THE PROBLEM » Looking at the listing below, retype exactly the lines starting at the one containing "type=exchanged; before=green nut;" and ending at the one containing "type=appeared; after=russet tumbler;", both included, and nothing else.

DATA RECORDS »
↓↓↓

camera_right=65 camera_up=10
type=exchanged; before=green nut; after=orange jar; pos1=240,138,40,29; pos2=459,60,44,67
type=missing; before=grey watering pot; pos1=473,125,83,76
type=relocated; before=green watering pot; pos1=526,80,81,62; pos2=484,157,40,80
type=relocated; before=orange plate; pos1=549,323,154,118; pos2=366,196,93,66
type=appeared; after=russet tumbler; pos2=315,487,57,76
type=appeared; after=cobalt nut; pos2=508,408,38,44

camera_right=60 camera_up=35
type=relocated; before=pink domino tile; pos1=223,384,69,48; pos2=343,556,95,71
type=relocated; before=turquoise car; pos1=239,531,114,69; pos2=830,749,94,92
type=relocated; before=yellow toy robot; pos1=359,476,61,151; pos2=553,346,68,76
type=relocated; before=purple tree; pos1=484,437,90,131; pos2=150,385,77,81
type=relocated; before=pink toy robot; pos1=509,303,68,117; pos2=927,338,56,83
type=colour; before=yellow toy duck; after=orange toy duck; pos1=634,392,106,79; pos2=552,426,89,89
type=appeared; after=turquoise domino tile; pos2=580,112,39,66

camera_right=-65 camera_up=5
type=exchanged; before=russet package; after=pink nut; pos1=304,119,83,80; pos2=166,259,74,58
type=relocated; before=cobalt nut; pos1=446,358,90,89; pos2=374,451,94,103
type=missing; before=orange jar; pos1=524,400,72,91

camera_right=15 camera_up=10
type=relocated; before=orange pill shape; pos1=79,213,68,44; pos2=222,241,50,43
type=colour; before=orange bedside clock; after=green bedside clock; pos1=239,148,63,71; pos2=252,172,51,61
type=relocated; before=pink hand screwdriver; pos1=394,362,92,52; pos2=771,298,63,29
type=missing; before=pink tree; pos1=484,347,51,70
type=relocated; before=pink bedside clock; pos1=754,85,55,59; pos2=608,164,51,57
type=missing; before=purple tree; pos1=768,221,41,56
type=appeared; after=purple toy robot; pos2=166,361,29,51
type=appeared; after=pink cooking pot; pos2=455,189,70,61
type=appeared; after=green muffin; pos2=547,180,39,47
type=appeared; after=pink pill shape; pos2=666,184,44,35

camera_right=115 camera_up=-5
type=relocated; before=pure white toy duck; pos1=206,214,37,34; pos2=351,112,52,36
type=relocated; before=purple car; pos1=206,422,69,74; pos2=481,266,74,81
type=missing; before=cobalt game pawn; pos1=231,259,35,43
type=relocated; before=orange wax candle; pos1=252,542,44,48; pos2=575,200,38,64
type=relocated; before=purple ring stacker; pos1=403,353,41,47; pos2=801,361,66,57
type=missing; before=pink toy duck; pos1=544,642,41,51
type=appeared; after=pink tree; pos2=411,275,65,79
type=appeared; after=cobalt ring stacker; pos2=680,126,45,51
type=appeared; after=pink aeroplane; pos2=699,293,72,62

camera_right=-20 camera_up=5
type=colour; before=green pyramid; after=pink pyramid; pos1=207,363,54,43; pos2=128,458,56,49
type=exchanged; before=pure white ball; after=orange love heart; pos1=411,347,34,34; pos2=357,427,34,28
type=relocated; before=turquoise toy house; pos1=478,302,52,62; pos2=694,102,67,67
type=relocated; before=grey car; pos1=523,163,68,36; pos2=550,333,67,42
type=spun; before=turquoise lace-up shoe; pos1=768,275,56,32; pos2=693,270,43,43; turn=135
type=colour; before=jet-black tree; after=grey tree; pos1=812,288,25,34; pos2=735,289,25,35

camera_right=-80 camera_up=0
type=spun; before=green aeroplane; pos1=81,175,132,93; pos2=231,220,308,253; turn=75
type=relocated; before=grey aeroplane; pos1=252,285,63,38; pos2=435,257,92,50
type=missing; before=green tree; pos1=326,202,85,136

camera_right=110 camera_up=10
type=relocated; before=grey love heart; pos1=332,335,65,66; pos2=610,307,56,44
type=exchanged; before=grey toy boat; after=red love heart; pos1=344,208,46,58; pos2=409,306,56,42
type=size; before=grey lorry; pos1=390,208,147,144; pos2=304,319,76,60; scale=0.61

↑↑↑

ANSWER SPACE »
type=exchanged; before=green nut; after=orange jar; pos1=240,138,40,29; pos2=459,60,44,67
type=missing; before=grey watering pot; pos1=473,125,83,76
type=relocated; before=green watering pot; pos1=526,80,81,62; pos2=484,157,40,80
type=relocated; before=orange plate; pos1=549,323,154,118; pos2=366,196,93,66
type=appeared; after=russet tumbler; pos2=315,487,57,76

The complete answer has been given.